## Problem description
I need the lines below from the one with "red tile I4 level 2 -> red tile E5 level 2" down to the one with "pink slope B2:C2" reproduced exactly, both ends included, and nothing else.

[Saved data entries]
--- START ---
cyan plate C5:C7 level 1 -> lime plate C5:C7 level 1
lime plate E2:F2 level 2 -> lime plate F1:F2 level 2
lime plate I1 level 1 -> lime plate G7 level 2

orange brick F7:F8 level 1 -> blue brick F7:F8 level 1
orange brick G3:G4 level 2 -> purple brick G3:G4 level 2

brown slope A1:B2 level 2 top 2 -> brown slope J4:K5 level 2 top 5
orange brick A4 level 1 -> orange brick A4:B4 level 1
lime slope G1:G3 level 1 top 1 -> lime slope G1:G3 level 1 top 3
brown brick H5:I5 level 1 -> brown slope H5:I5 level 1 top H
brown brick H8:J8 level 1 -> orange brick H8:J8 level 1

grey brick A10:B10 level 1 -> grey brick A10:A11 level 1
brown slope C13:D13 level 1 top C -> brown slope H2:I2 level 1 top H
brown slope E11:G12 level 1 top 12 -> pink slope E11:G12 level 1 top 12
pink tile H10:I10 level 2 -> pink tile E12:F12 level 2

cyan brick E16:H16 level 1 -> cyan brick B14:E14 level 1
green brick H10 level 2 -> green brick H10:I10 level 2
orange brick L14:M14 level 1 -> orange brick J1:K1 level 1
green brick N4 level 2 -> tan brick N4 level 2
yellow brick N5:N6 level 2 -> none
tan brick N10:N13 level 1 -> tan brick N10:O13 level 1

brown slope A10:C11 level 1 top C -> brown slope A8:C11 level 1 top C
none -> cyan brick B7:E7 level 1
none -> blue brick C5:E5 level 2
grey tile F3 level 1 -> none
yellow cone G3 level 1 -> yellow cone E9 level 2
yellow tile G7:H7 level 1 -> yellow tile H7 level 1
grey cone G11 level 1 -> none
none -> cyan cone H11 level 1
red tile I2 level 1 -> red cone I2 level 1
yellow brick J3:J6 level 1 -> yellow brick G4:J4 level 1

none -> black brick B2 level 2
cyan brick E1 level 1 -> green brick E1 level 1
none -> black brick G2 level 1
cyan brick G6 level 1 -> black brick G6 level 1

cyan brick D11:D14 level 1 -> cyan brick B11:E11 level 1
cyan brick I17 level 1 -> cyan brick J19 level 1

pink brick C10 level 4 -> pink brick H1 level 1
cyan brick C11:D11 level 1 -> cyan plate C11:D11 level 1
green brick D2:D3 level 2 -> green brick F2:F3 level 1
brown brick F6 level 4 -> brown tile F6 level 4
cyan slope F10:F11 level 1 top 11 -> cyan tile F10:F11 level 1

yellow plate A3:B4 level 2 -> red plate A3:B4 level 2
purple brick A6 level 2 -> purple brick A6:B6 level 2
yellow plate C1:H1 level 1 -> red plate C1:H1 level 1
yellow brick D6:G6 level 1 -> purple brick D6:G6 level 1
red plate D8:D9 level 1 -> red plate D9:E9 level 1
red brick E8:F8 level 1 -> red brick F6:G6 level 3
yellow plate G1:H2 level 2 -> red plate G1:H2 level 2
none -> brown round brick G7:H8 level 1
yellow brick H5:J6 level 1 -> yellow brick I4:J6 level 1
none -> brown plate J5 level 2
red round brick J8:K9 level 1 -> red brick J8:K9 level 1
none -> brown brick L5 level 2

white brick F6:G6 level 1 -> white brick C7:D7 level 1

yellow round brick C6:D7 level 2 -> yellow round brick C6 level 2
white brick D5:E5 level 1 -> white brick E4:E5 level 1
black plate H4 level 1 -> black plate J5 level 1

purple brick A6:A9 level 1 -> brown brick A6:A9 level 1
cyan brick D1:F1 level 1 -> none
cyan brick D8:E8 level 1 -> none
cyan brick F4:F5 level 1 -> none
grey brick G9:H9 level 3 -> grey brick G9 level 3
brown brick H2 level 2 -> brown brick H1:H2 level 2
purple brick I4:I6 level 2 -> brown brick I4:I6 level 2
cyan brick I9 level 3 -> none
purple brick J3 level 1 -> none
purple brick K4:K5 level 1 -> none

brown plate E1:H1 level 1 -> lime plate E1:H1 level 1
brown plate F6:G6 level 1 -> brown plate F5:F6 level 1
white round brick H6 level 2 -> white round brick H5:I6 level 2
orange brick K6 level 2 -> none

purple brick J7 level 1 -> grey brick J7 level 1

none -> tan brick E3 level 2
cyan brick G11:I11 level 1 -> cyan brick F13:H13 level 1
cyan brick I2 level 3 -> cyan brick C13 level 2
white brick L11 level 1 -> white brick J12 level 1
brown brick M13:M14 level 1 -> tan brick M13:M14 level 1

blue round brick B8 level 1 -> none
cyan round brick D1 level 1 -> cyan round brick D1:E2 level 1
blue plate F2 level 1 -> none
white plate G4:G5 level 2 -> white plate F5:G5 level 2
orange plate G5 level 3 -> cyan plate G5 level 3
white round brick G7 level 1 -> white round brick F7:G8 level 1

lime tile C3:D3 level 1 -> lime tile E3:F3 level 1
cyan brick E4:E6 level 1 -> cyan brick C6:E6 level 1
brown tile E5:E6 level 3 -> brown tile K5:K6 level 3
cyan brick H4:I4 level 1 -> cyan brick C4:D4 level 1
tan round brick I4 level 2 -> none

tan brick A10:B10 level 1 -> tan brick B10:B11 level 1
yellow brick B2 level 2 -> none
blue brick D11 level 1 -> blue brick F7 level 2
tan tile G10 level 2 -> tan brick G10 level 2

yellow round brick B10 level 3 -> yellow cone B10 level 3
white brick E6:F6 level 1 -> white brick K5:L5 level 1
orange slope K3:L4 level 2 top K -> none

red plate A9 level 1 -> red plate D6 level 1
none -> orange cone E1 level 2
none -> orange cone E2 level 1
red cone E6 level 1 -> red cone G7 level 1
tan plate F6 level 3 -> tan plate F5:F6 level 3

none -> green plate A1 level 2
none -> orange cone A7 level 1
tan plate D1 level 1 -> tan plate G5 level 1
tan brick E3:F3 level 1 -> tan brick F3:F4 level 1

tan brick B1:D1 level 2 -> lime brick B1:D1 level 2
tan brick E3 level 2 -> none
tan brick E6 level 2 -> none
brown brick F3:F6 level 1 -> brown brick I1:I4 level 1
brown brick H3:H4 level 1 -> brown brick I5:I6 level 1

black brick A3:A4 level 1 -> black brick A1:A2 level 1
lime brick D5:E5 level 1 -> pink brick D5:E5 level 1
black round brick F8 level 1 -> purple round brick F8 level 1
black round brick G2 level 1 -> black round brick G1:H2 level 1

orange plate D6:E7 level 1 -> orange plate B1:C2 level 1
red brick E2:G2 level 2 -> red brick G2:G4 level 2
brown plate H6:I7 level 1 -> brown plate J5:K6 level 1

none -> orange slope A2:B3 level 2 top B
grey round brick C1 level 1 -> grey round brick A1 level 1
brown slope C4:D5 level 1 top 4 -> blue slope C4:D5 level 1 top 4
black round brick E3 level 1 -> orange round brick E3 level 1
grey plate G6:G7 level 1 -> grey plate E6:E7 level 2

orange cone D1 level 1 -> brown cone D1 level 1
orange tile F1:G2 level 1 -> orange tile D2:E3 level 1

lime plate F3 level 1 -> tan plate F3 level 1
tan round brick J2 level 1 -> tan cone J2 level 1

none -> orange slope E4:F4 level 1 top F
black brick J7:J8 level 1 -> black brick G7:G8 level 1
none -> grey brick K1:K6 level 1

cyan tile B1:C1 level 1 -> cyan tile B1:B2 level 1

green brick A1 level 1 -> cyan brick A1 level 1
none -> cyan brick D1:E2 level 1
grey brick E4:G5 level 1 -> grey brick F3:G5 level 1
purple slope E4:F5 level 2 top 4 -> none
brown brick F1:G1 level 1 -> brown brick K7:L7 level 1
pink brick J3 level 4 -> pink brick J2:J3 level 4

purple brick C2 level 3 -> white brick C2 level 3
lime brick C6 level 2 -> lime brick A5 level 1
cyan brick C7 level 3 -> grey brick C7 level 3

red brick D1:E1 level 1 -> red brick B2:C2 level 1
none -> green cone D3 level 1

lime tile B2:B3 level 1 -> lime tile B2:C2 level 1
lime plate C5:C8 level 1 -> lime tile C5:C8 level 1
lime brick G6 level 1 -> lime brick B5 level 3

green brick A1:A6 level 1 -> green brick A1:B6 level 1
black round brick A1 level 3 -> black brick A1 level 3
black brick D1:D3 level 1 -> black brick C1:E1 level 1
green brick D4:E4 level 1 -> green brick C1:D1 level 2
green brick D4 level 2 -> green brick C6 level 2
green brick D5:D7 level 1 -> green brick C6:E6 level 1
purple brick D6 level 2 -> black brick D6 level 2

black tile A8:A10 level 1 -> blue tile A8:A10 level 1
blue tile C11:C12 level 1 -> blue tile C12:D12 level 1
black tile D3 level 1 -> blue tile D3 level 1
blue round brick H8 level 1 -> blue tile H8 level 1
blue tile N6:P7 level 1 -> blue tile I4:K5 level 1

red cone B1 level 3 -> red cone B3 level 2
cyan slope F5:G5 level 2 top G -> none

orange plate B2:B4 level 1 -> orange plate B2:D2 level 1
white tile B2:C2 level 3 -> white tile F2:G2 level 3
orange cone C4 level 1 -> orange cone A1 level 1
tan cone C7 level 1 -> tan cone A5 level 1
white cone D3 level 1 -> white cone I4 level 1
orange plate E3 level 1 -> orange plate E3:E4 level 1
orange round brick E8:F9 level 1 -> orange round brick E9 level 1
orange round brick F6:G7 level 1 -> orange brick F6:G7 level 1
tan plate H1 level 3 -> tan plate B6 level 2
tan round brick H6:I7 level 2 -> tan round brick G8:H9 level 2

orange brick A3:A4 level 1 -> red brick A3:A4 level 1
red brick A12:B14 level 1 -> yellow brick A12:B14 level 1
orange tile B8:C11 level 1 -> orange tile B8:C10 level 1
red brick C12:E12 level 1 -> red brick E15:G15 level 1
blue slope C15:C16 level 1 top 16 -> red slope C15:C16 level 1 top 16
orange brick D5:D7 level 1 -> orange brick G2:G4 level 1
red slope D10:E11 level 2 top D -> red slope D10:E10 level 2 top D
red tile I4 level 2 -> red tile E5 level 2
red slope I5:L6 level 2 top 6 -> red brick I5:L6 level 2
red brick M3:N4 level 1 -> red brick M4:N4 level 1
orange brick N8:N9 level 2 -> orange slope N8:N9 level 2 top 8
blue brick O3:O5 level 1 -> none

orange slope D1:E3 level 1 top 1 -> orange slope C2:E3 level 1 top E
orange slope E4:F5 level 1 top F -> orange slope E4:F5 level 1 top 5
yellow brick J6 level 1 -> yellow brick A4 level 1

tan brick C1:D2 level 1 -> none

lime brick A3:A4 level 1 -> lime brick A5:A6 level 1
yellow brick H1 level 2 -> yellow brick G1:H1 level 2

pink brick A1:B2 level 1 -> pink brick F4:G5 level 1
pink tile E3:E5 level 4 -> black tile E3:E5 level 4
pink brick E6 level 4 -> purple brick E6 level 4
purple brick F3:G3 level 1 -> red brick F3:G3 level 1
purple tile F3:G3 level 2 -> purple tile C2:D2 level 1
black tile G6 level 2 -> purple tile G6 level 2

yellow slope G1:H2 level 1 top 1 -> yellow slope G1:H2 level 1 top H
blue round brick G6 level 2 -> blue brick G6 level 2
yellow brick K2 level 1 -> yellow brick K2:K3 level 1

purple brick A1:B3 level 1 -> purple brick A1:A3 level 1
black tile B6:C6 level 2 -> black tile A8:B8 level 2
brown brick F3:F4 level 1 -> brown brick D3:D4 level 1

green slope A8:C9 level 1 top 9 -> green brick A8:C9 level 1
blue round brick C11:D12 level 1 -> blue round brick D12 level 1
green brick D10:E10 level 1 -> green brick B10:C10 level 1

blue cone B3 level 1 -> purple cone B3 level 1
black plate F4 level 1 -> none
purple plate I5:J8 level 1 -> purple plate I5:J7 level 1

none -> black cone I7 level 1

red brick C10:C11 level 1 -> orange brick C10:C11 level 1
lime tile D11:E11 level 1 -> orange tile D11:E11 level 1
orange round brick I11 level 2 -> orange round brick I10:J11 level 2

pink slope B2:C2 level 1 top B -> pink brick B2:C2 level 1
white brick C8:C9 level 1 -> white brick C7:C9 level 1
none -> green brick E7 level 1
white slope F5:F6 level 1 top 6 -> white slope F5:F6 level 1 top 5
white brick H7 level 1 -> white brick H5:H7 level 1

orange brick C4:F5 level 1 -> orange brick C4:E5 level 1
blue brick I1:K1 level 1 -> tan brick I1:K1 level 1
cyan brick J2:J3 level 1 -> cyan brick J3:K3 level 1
--- END ---
## Task solution
red tile I4 level 2 -> red tile E5 level 2
red slope I5:L6 level 2 top 6 -> red brick I5:L6 level 2
red brick M3:N4 level 1 -> red brick M4:N4 level 1
orange brick N8:N9 level 2 -> orange slope N8:N9 level 2 top 8
blue brick O3:O5 level 1 -> none

orange slope D1:E3 level 1 top 1 -> orange slope C2:E3 level 1 top E
orange slope E4:F5 level 1 top F -> orange slope E4:F5 level 1 top 5
yellow brick J6 level 1 -> yellow brick A4 level 1

tan brick C1:D2 level 1 -> none

lime brick A3:A4 level 1 -> lime brick A5:A6 level 1
yellow brick H1 level 2 -> yellow brick G1:H1 level 2

pink brick A1:B2 level 1 -> pink brick F4:G5 level 1
pink tile E3:E5 level 4 -> black tile E3:E5 level 4
pink brick E6 level 4 -> purple brick E6 level 4
purple brick F3:G3 level 1 -> red brick F3:G3 level 1
purple tile F3:G3 level 2 -> purple tile C2:D2 level 1
black tile G6 level 2 -> purple tile G6 level 2

yellow slope G1:H2 level 1 top 1 -> yellow slope G1:H2 level 1 top H
blue round brick G6 level 2 -> blue brick G6 level 2
yellow brick K2 level 1 -> yellow brick K2:K3 level 1

purple brick A1:B3 level 1 -> purple brick A1:A3 level 1
black tile B6:C6 level 2 -> black tile A8:B8 level 2
brown brick F3:F4 level 1 -> brown brick D3:D4 level 1

green slope A8:C9 level 1 top 9 -> green brick A8:C9 level 1
blue round brick C11:D12 level 1 -> blue round brick D12 level 1
green brick D10:E10 level 1 -> green brick B10:C10 level 1

blue cone B3 level 1 -> purple cone B3 level 1
black plate F4 level 1 -> none
purple plate I5:J8 level 1 -> purple plate I5:J7 level 1

none -> black cone I7 level 1

red brick C10:C11 level 1 -> orange brick C10:C11 level 1
lime tile D11:E11 level 1 -> orange tile D11:E11 level 1
orange round brick I11 level 2 -> orange round brick I10:J11 level 2

pink slope B2:C2 level 1 top B -> pink brick B2:C2 level 1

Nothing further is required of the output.